(ENTRIES SUPPLIED)
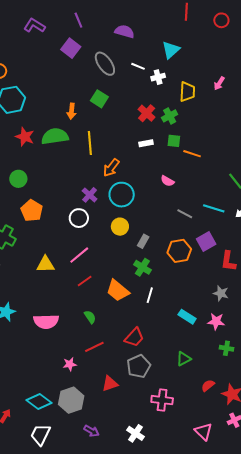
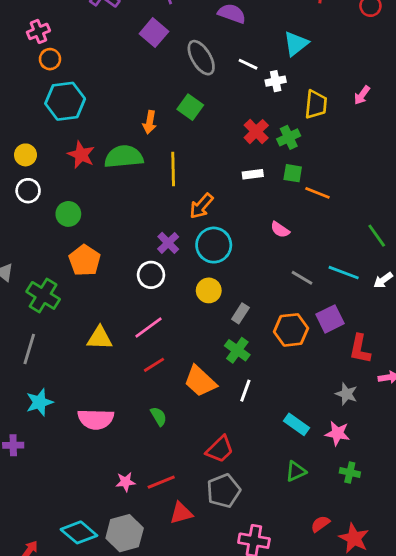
red line: (94, 347) -> (161, 482), moved
green triangle: (184, 359) -> (296, 471), moved

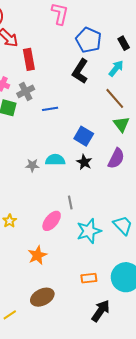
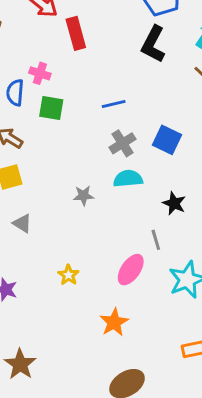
gray cross: (26, 91) -> (123, 143), moved
black star: (84, 162) -> (174, 203), moved
gray star: (32, 165) -> (83, 196), moved

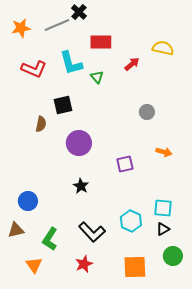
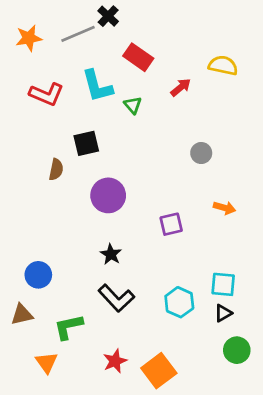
red rectangle: (101, 42) -> (138, 57), turned 35
black L-shape: (92, 232) -> (116, 298), moved
green L-shape: (50, 239) -> (68, 327), turned 45
orange square: (135, 267) -> (159, 371), moved, turned -35

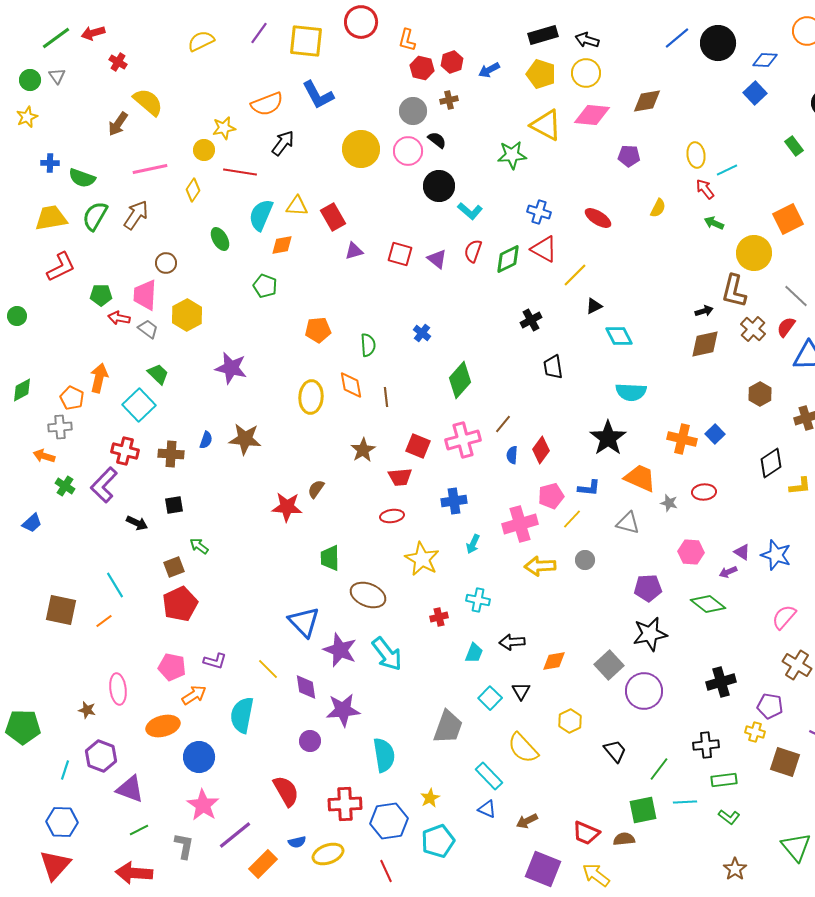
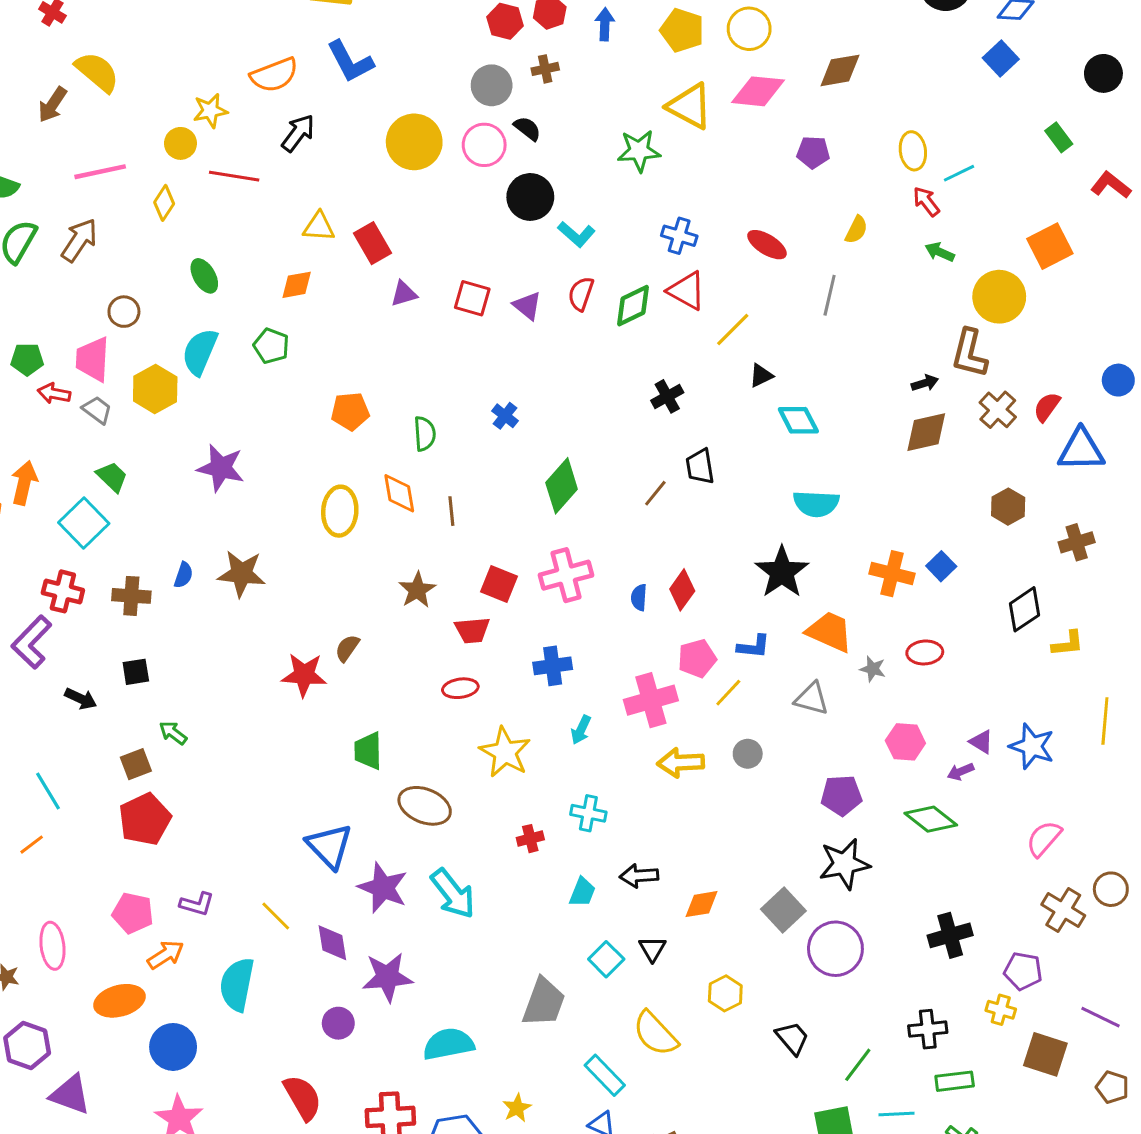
blue arrow: (489, 70) -> (605, 24), turned 120
cyan semicircle: (261, 215) -> (200, 352), moved
gray line: (796, 296) -> (830, 295), moved, turned 60
brown line: (503, 424) -> (655, 493), moved
cyan semicircle: (384, 755) -> (448, 1044), turned -92

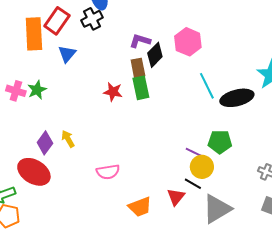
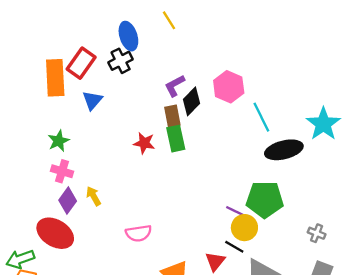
purple L-shape: (140, 41) -> (175, 86), turned -45
cyan line: (207, 86) -> (261, 117), moved
pink cross: (16, 91) -> (62, 171), moved
green pentagon: (220, 142) -> (265, 199), size x1.4

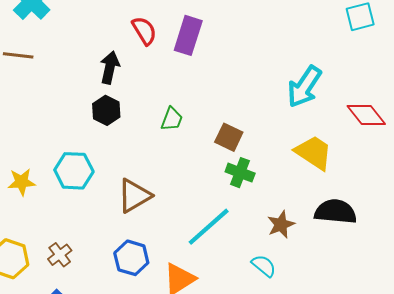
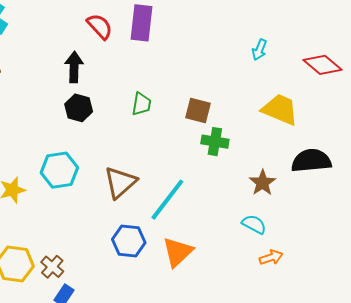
cyan arrow: (304, 87) -> (259, 50), size x0.5
cyan line: (209, 227) -> (167, 200), moved
brown cross: (60, 255) -> (52, 267), moved

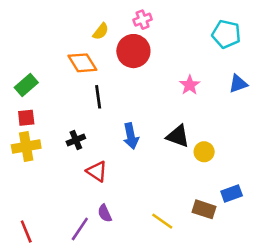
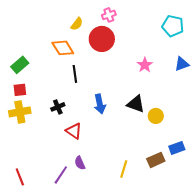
brown rectangle: (204, 209) -> (156, 160), turned -42
yellow line: (162, 221) -> (124, 169), turned 72

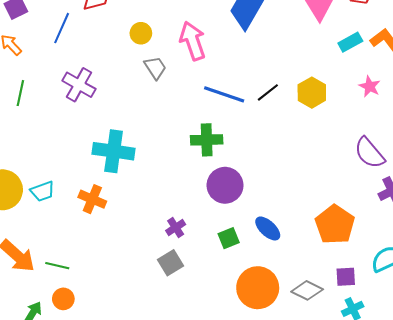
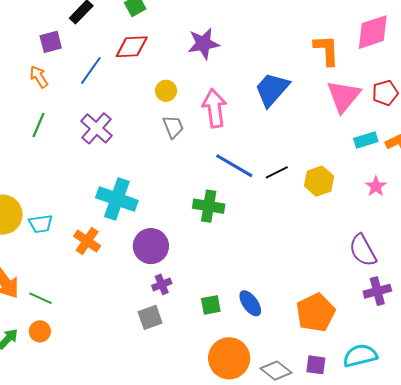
purple circle: (225, 185) -> (151, 246), moved

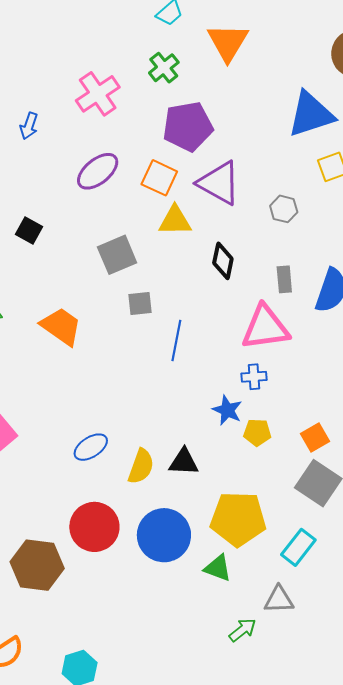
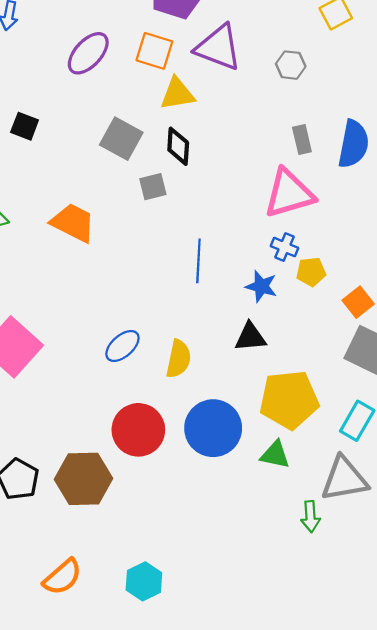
gray square: (117, 255) -> (121, 139), turned -30
black diamond: (223, 261) -> (178, 146), moved
blue line: (176, 340) -> (198, 261), moved
blue cross: (254, 377) -> (285, 247), turned 35
yellow pentagon: (257, 432) -> (311, 272), moved
black triangle: (184, 462) -> (250, 337), moved
gray triangle: (279, 600) -> (344, 479), size x1.5
green arrow: (242, 630) -> (310, 517), turned 132

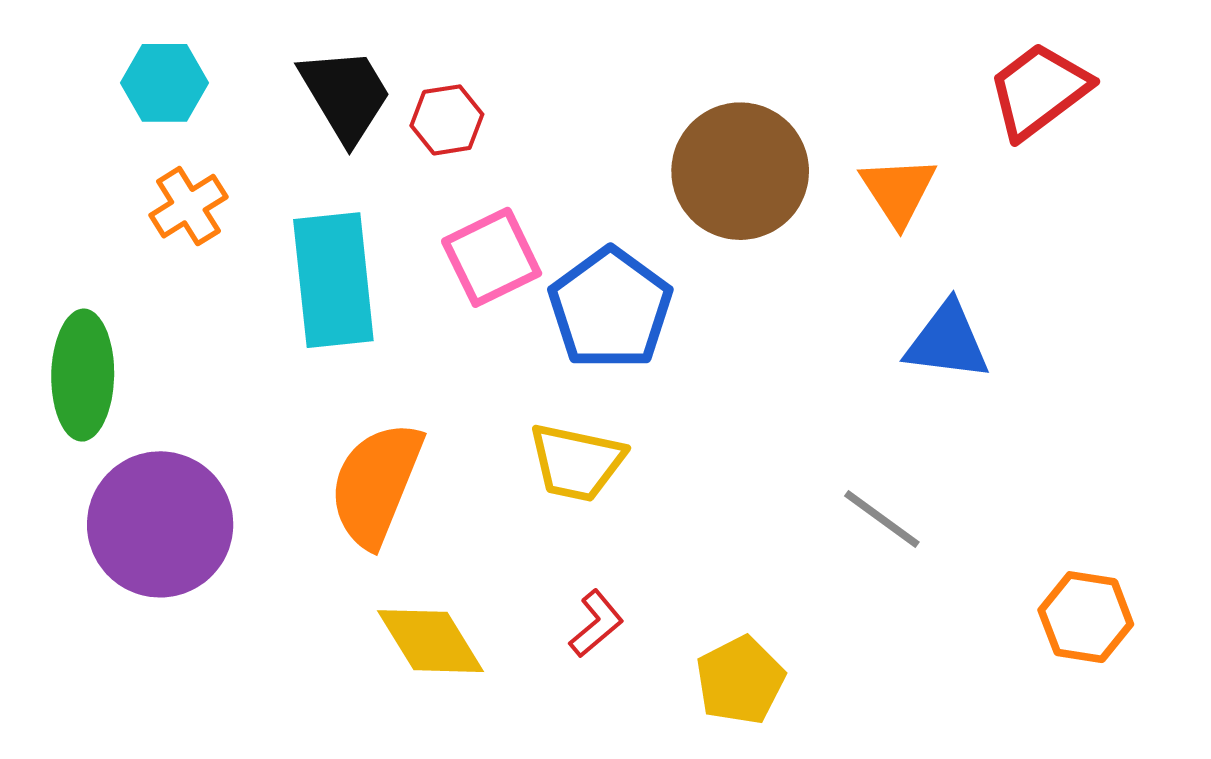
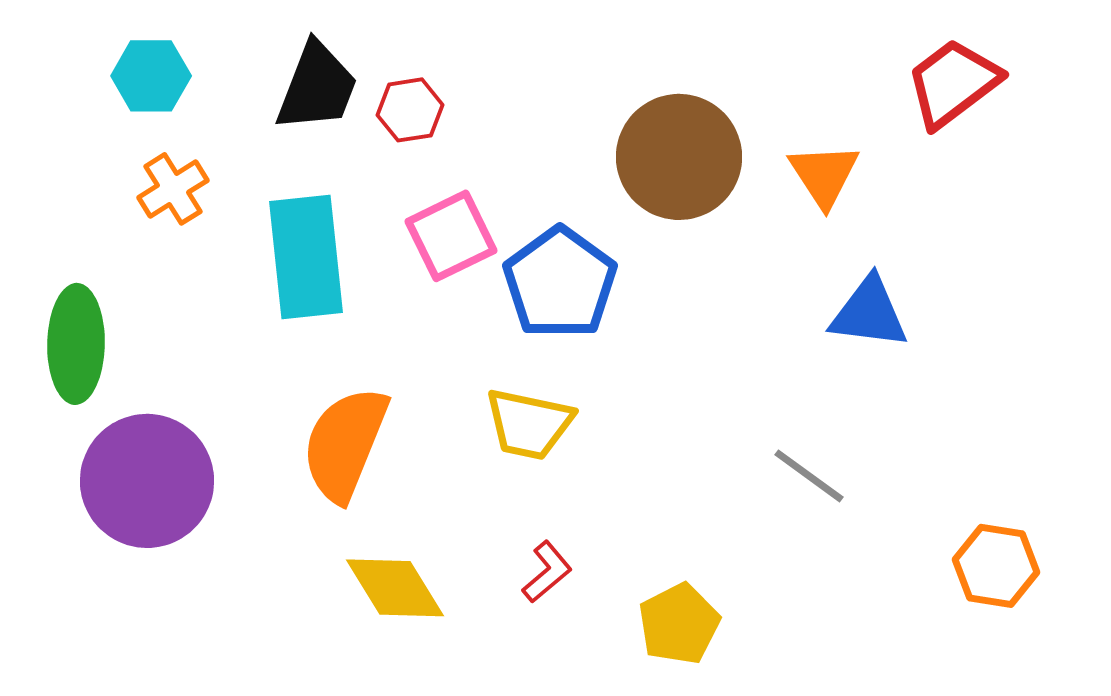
black trapezoid: (345, 95) -> (317, 87), turned 52

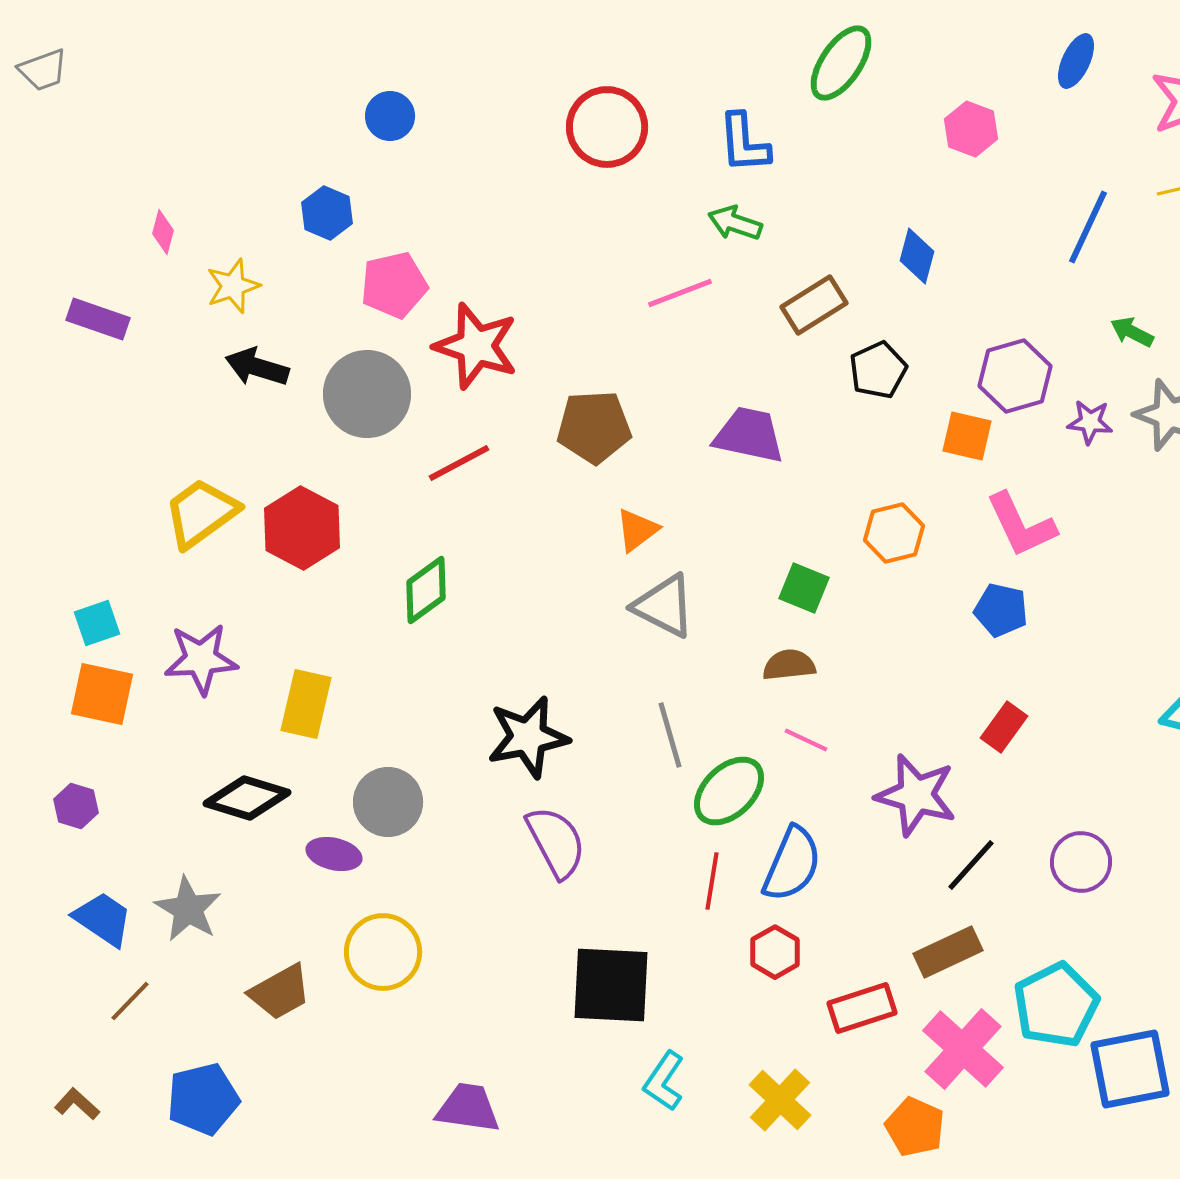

(TASK PROMPT)
The result should be every line of the data, reproduced exactly, with the images removed.

(YOUR RESPONSE)
red line: (94, 347) -> (161, 482), moved
green triangle: (184, 359) -> (296, 471), moved

gray cross: (26, 91) -> (123, 143), moved
black star: (84, 162) -> (174, 203), moved
gray star: (32, 165) -> (83, 196), moved

red rectangle: (101, 42) -> (138, 57), turned 35
black L-shape: (92, 232) -> (116, 298), moved
green L-shape: (50, 239) -> (68, 327), turned 45
orange square: (135, 267) -> (159, 371), moved, turned -35

blue arrow: (489, 70) -> (605, 24), turned 120
cyan semicircle: (261, 215) -> (200, 352), moved
gray line: (796, 296) -> (830, 295), moved, turned 60
brown line: (503, 424) -> (655, 493), moved
cyan semicircle: (384, 755) -> (448, 1044), turned -92

purple L-shape: (140, 41) -> (175, 86), turned -45
cyan line: (207, 86) -> (261, 117), moved
pink cross: (16, 91) -> (62, 171), moved
green pentagon: (220, 142) -> (265, 199), size x1.4

cyan arrow: (304, 87) -> (259, 50), size x0.5
cyan line: (209, 227) -> (167, 200), moved
brown cross: (60, 255) -> (52, 267), moved

brown rectangle: (204, 209) -> (156, 160), turned -42
yellow line: (162, 221) -> (124, 169), turned 72

purple circle: (225, 185) -> (151, 246), moved

gray square: (117, 255) -> (121, 139), turned -30
black diamond: (223, 261) -> (178, 146), moved
blue line: (176, 340) -> (198, 261), moved
blue cross: (254, 377) -> (285, 247), turned 35
yellow pentagon: (257, 432) -> (311, 272), moved
black triangle: (184, 462) -> (250, 337), moved
gray triangle: (279, 600) -> (344, 479), size x1.5
green arrow: (242, 630) -> (310, 517), turned 132

black trapezoid: (345, 95) -> (317, 87), turned 52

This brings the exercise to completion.